### DATA TO EXAMINE
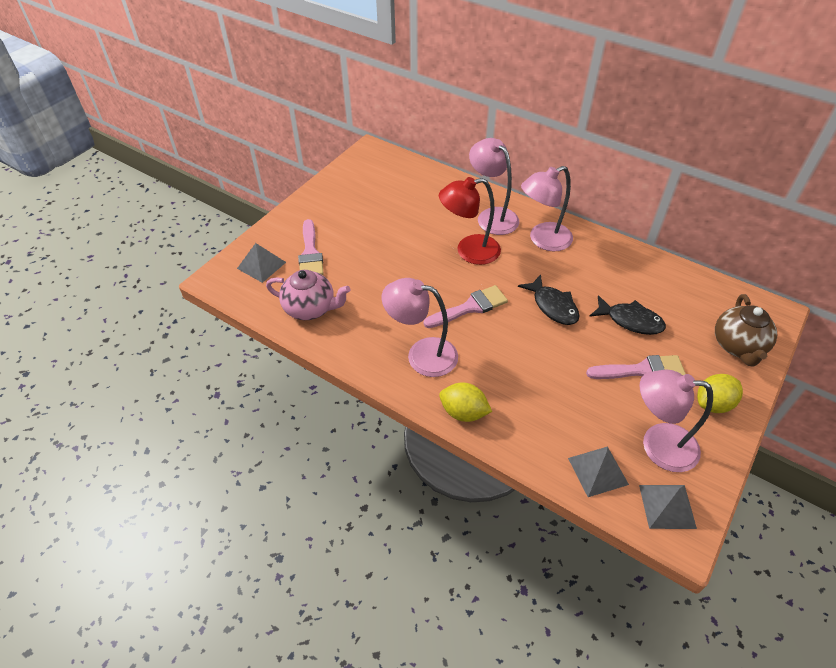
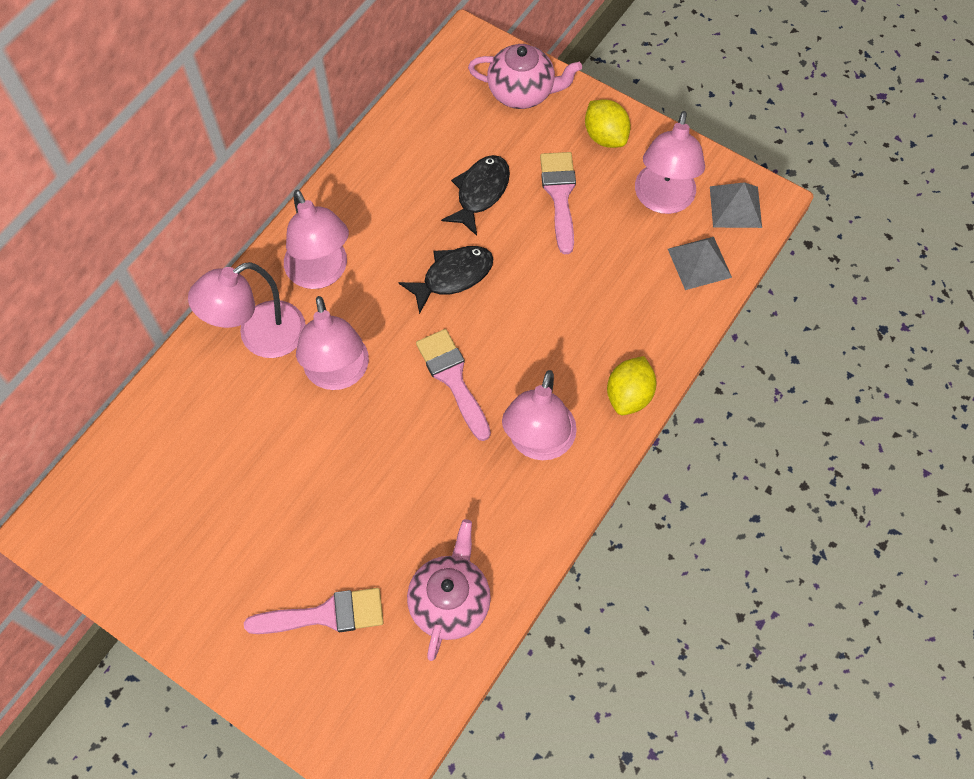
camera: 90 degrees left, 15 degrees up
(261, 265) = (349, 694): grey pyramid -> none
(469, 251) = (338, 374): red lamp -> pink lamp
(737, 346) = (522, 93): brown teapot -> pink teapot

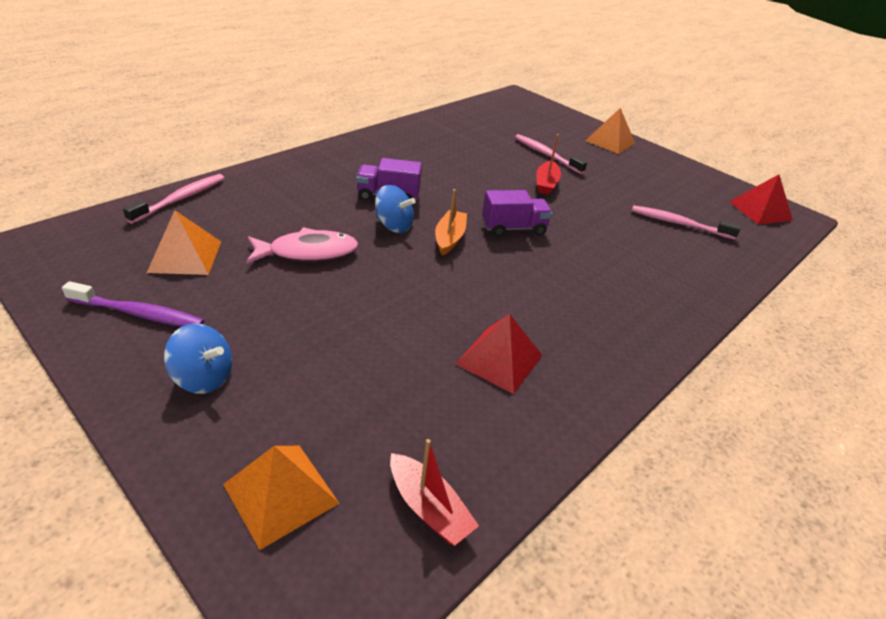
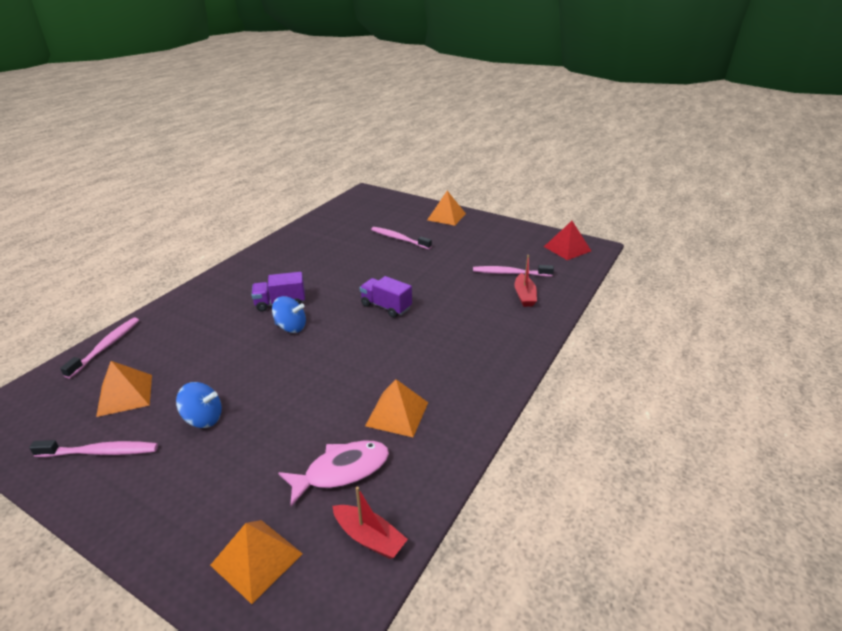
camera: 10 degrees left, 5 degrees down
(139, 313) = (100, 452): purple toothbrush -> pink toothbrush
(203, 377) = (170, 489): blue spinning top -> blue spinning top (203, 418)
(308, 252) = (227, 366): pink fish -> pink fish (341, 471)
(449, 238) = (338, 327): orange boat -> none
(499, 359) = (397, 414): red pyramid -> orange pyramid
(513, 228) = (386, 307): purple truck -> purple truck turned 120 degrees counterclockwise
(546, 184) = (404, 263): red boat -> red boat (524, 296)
######
TASK BRIEF - Repeat only the stretch of lines that opens with the line containing "(449, 238) = (338, 327): orange boat -> none" and closes with the final line of the entries, both included, exactly as written.

RESPONSE AREA -
(449, 238) = (338, 327): orange boat -> none
(499, 359) = (397, 414): red pyramid -> orange pyramid
(513, 228) = (386, 307): purple truck -> purple truck turned 120 degrees counterclockwise
(546, 184) = (404, 263): red boat -> red boat (524, 296)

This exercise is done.